_Instructions to follow_. Rewrite the data below as a numbered list, one line per item, leaving out any blank lines and all pictures.

_Dataset records_.

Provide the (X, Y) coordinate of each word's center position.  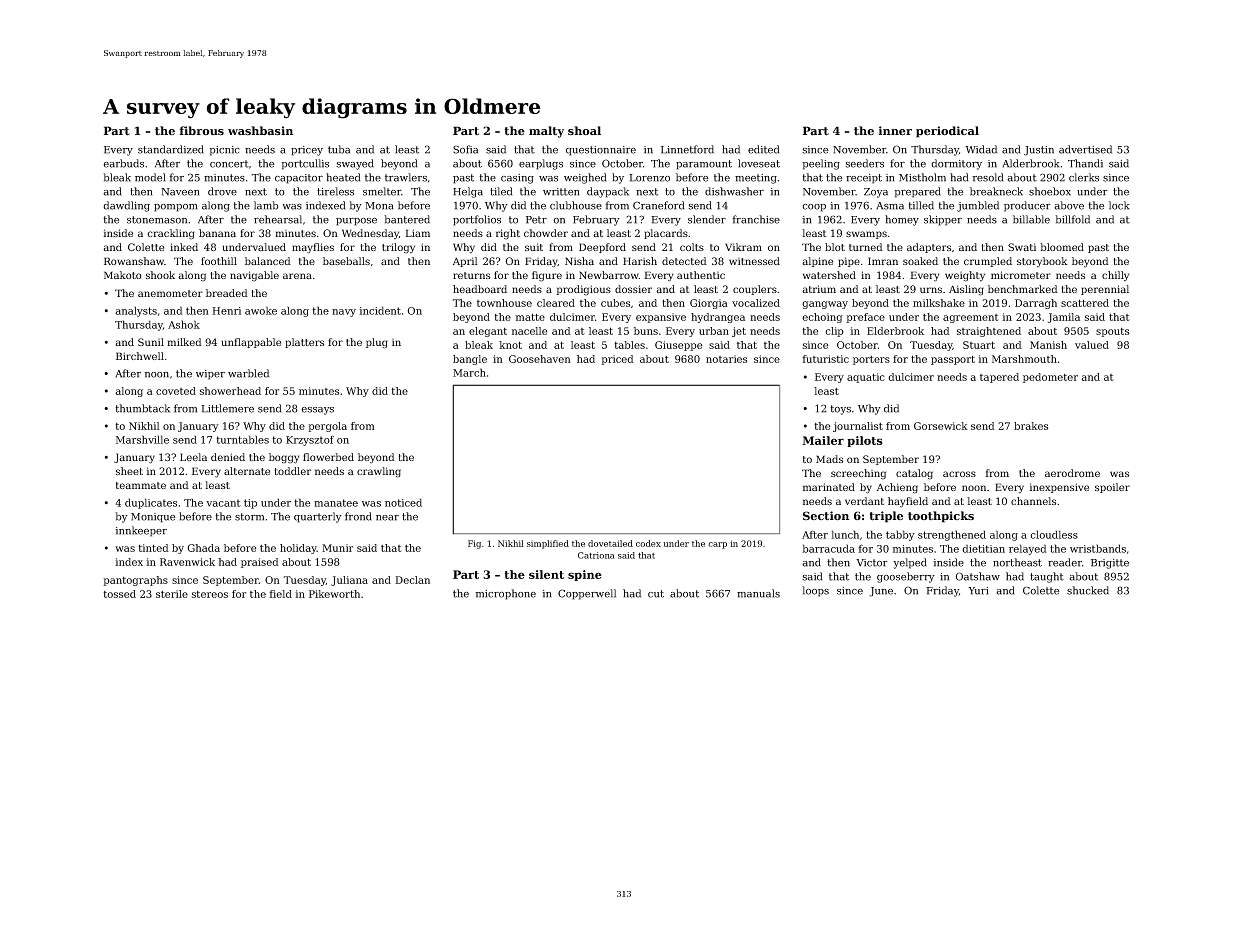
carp (717, 545)
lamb (266, 205)
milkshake (939, 303)
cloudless (1054, 534)
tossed (119, 594)
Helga (468, 192)
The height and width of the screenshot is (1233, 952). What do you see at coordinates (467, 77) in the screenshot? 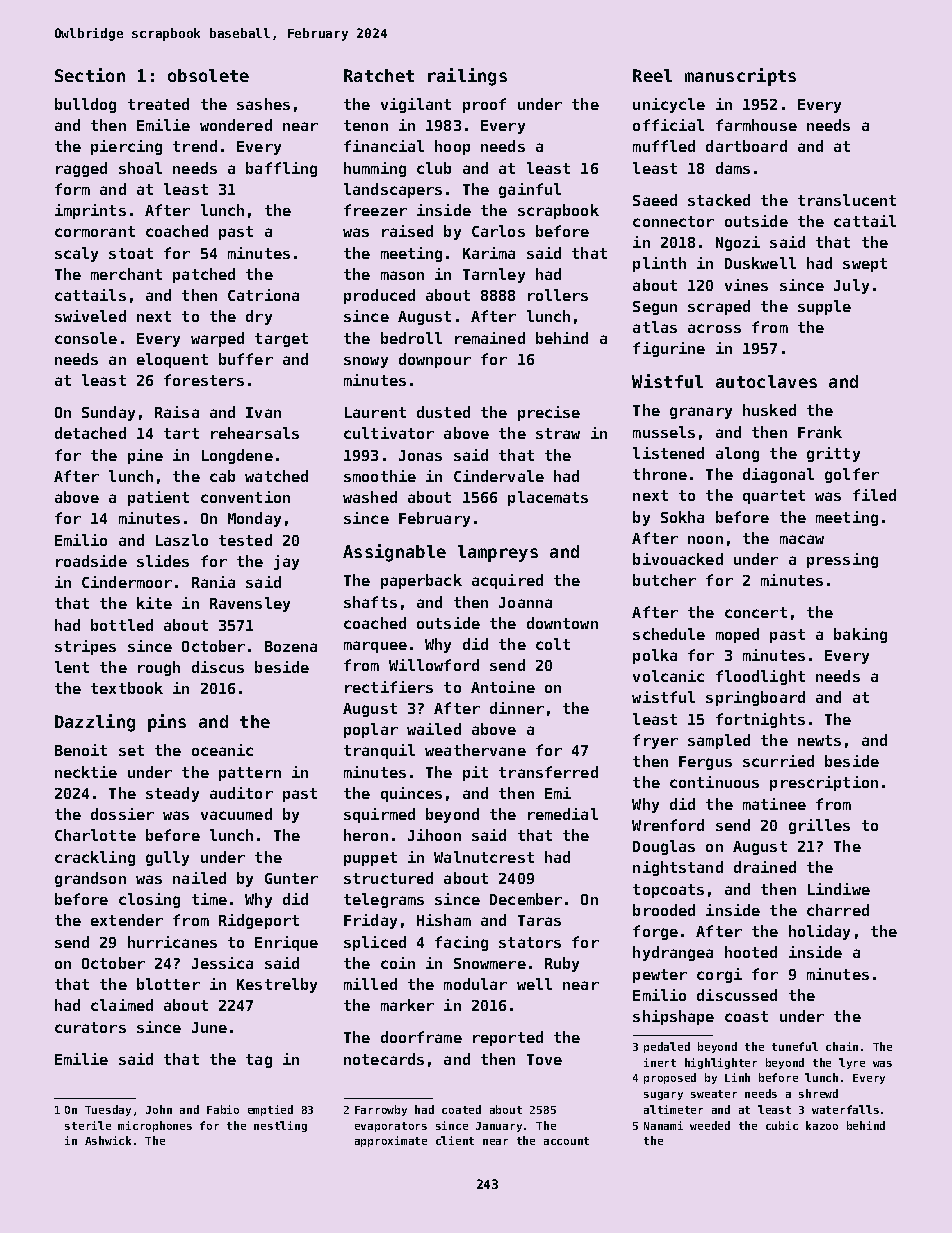
I see `railings` at bounding box center [467, 77].
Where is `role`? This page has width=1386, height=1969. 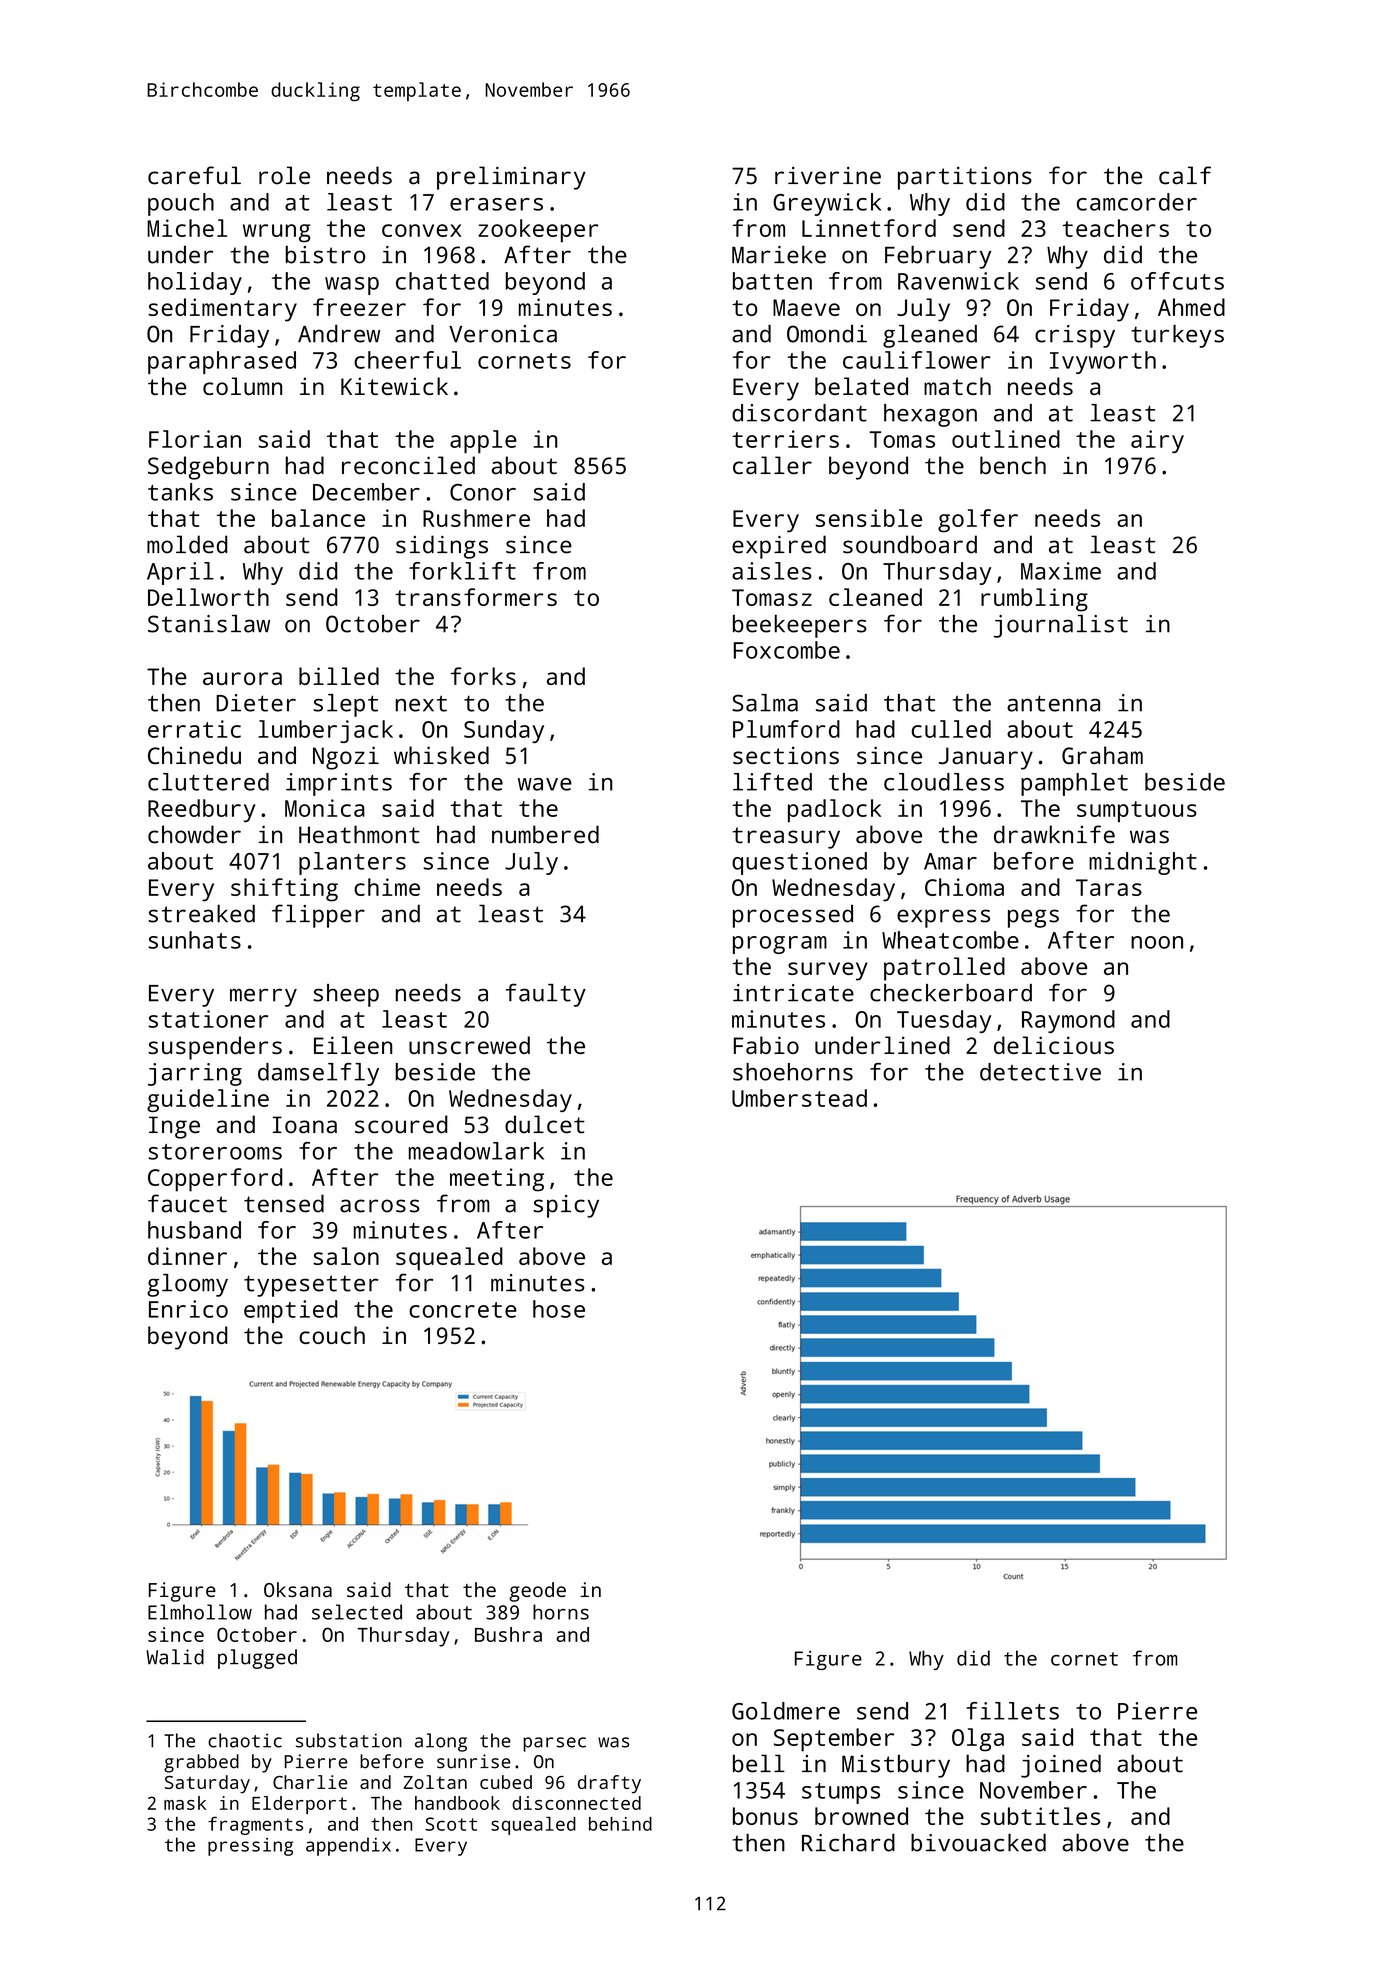
role is located at coordinates (284, 175).
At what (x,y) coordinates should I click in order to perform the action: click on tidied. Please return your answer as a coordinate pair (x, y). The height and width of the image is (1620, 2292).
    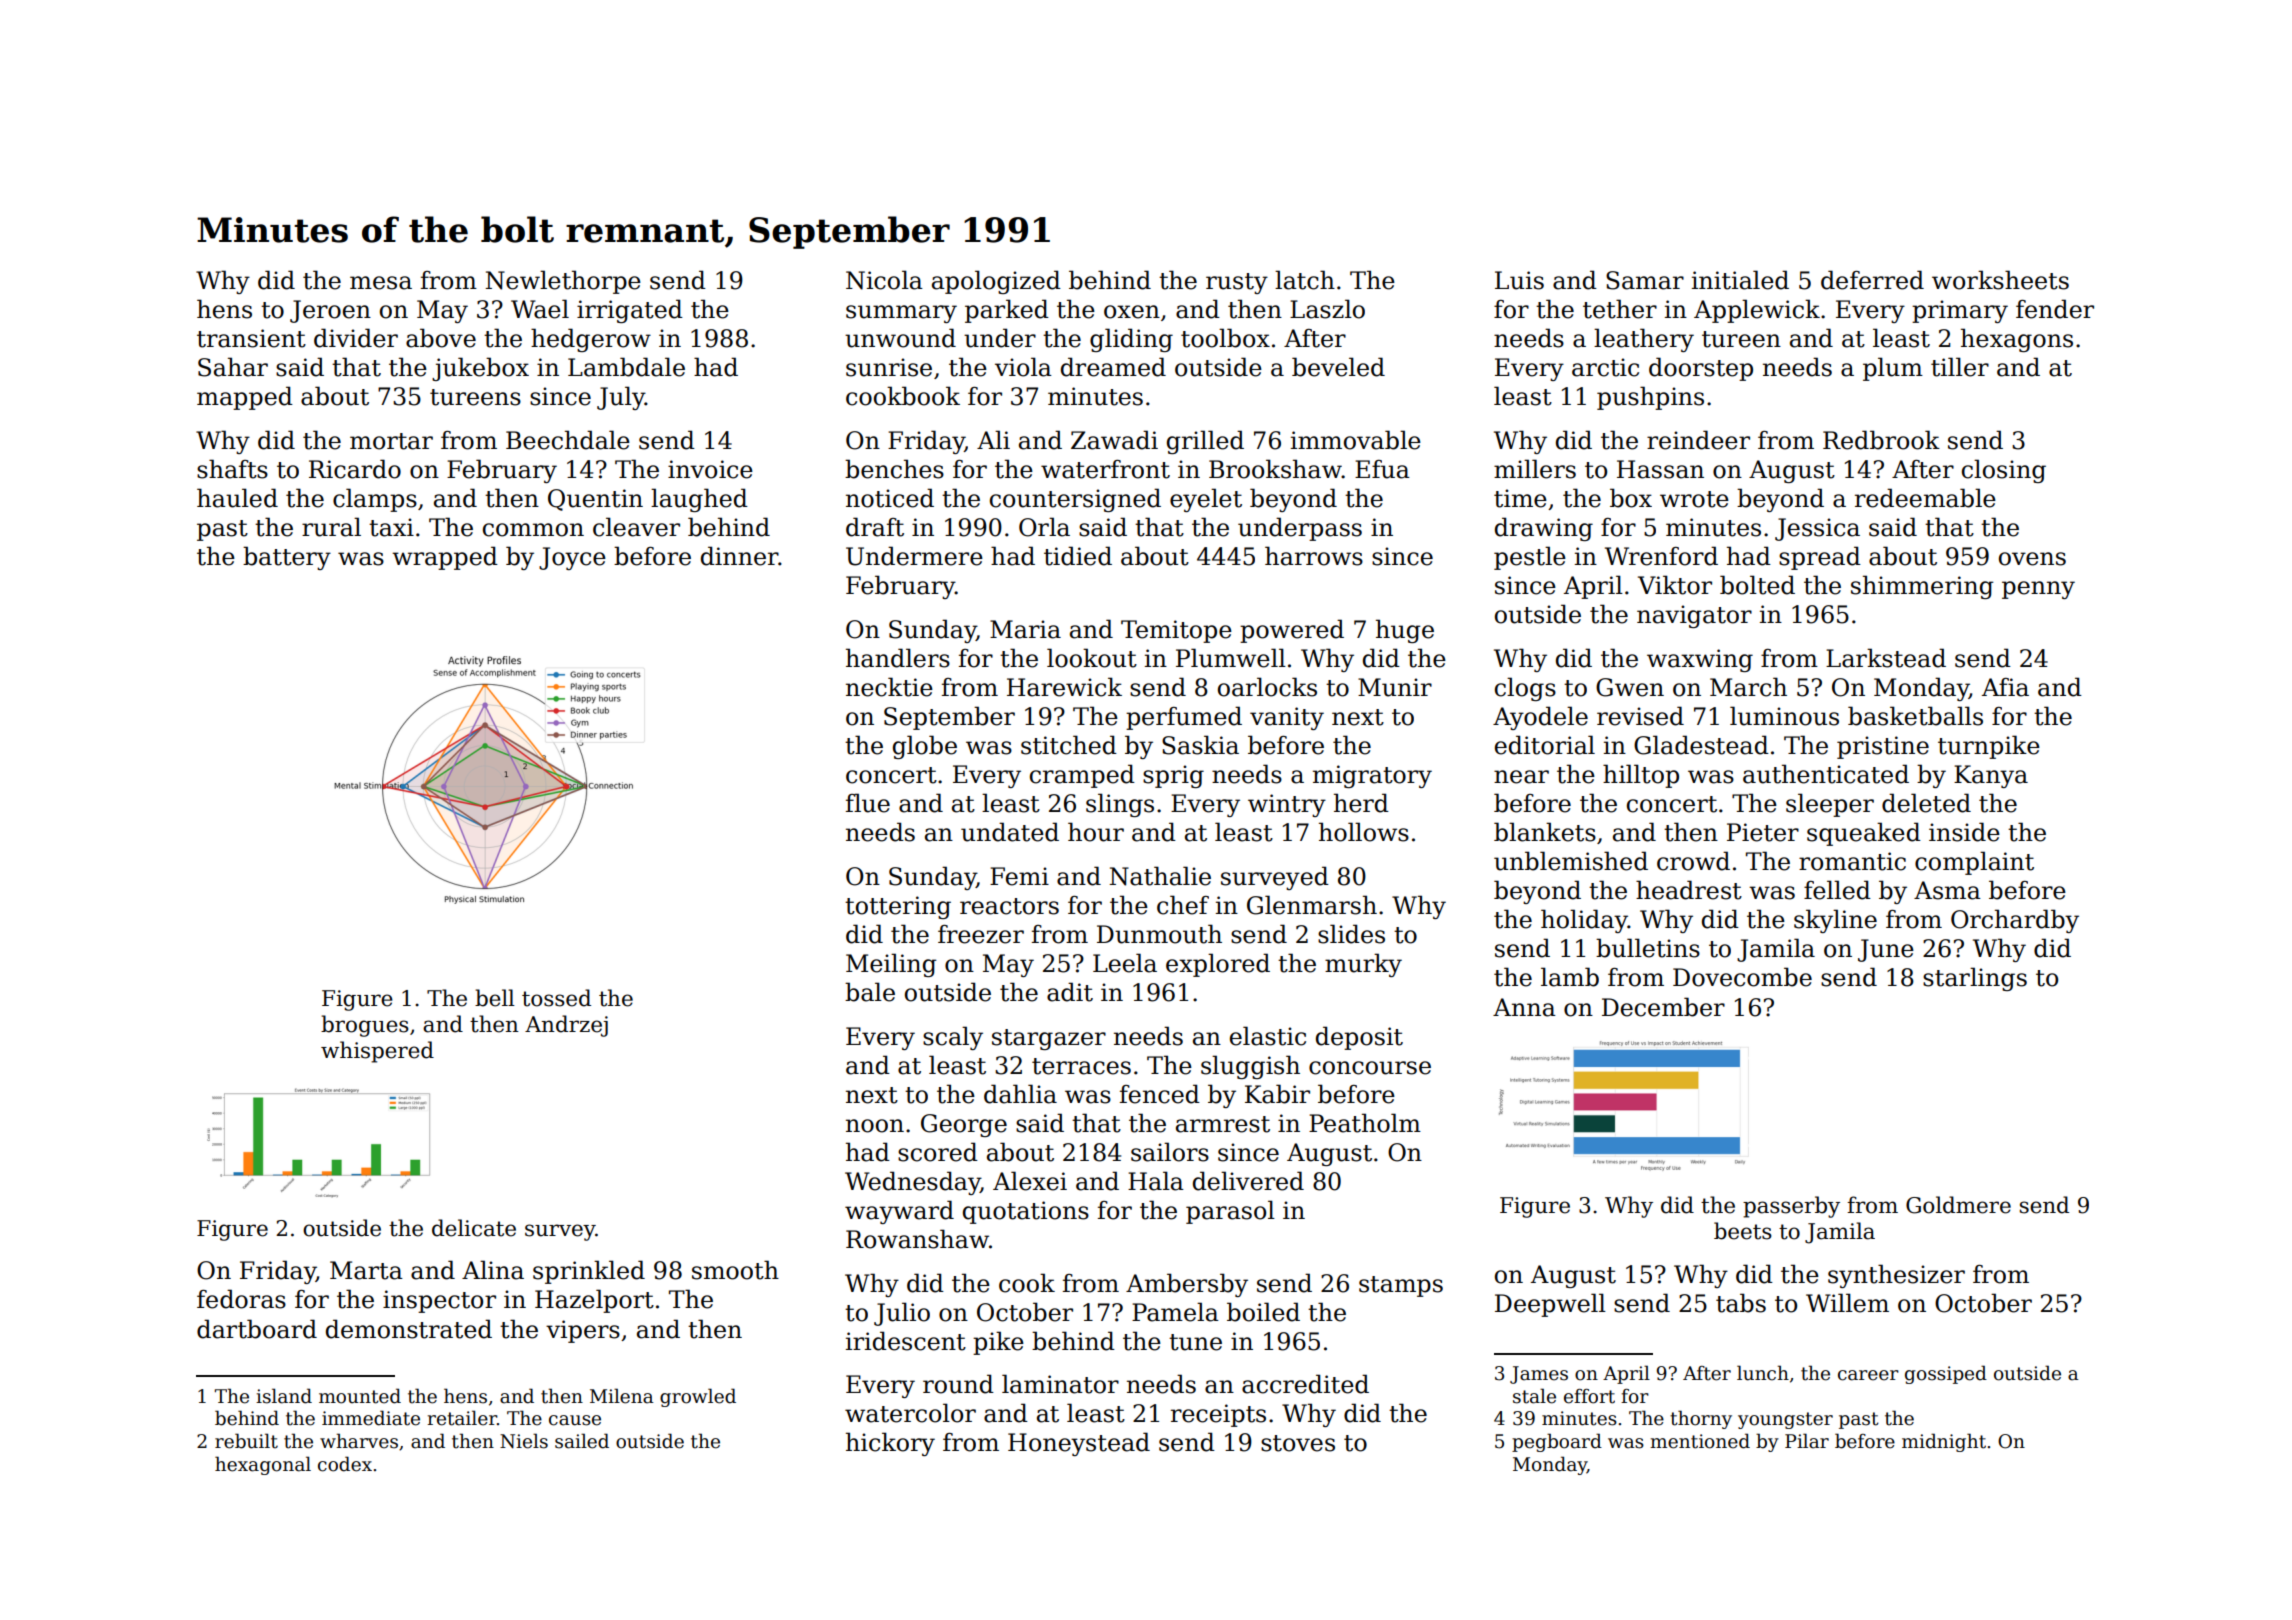
    Looking at the image, I should click on (1078, 556).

_Correct output_.
1. Provide the (X, Y) coordinate of each word's center position.  
2. carp (717, 545)
3. lamb (266, 205)
4. milkshake (939, 303)
5. cloudless (1054, 534)
6. tossed (119, 594)
7. Helga (468, 192)
8. The height and width of the screenshot is (1233, 952). What do you see at coordinates (467, 77) in the screenshot? 
9. I see `railings` at bounding box center [467, 77].
10. Where is `role`? This page has width=1386, height=1969. 
11. role is located at coordinates (284, 175).
12. At what (x,y) coordinates should I click in order to perform the action: click on tidied. Please return your answer as a coordinate pair (x, y). The height and width of the image is (1620, 2292).
13.     Looking at the image, I should click on (1078, 556).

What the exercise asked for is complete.